→ Work request
When you transcribe the entries below, keep the wording exact and omit the pictures.

→ Recorded data
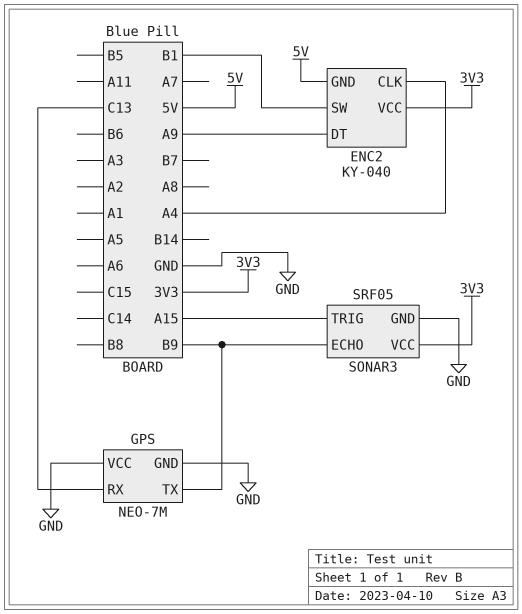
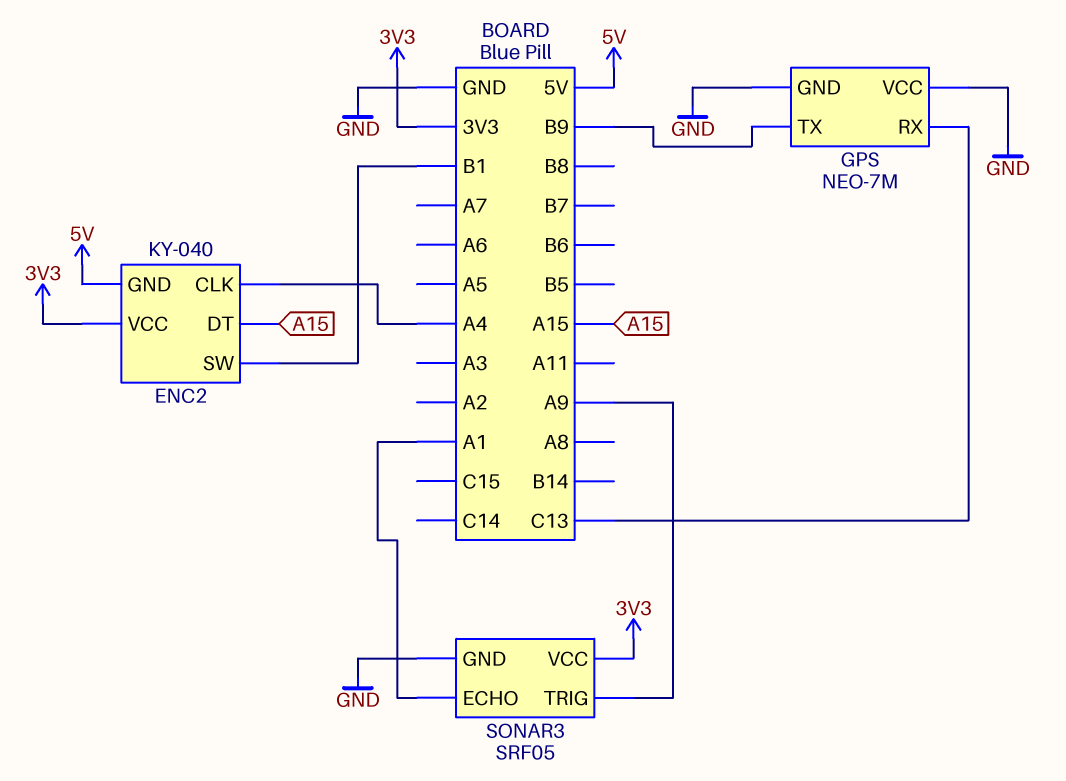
ENC2 pin DT: A9 -> A15
SONAR3 pin ECHO: B9 -> A1
SONAR3 pin TRIG: A15 -> A9

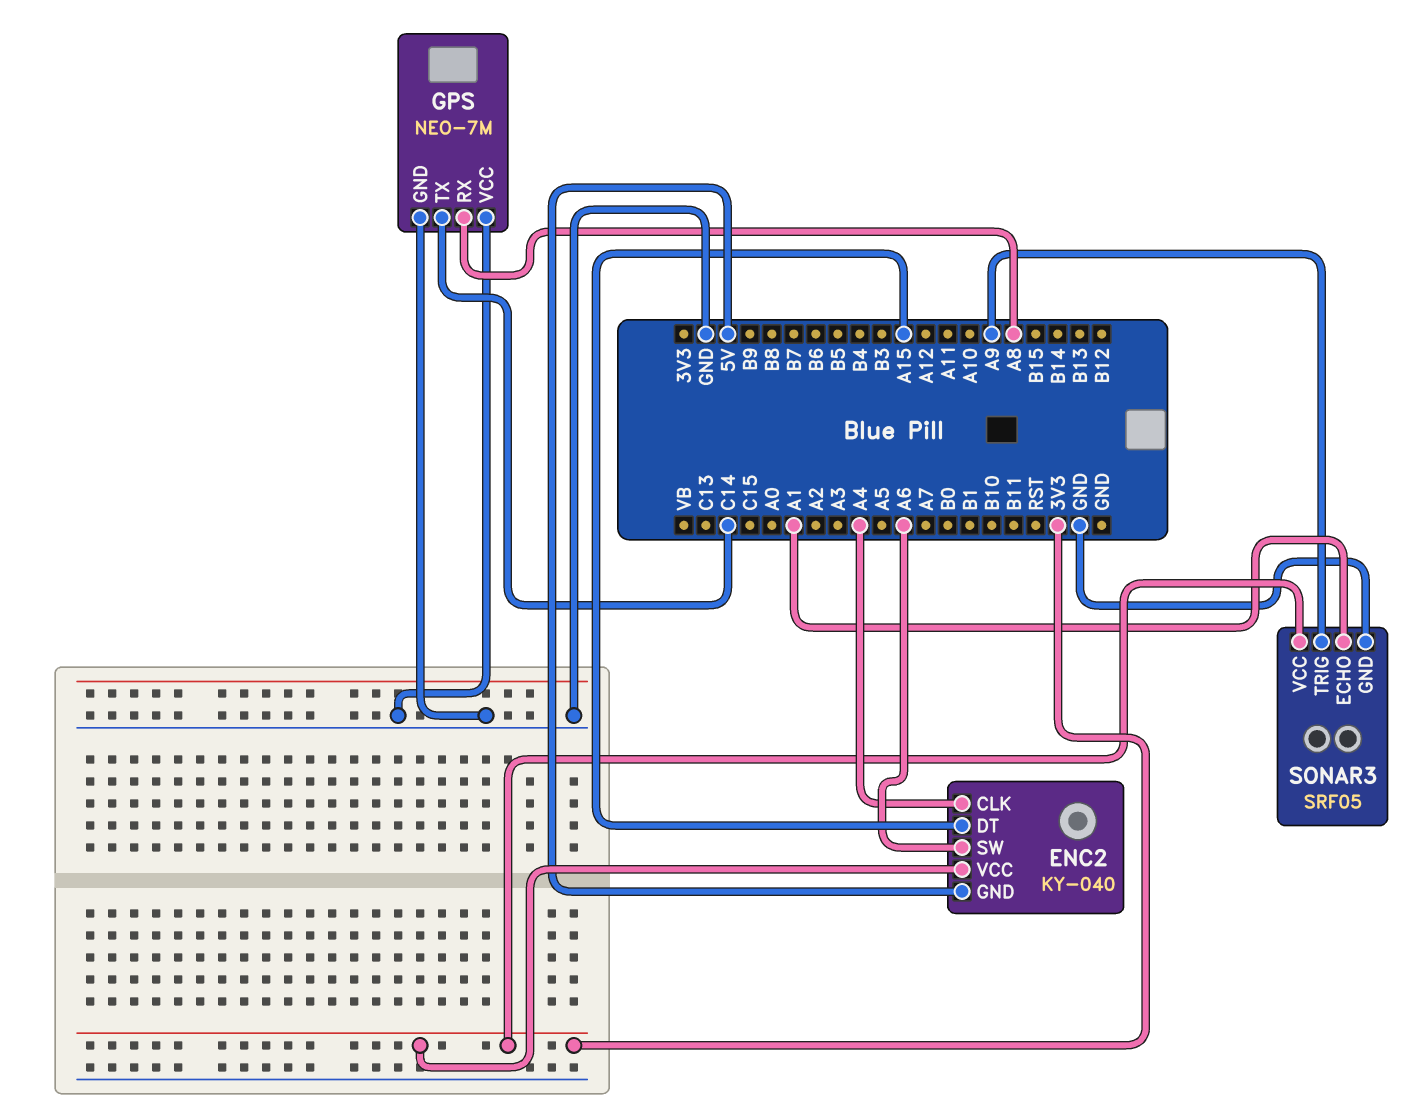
ENC2 pin SW: B1 -> A6
GPS pin RX: C13 -> A8
GPS pin TX: B9 -> C14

→ Exercise solution
ENC2 pin DT: A9 -> A15
SONAR3 pin ECHO: B9 -> A1
SONAR3 pin TRIG: A15 -> A9

ENC2 pin SW: B1 -> A6
GPS pin RX: C13 -> A8
GPS pin TX: B9 -> C14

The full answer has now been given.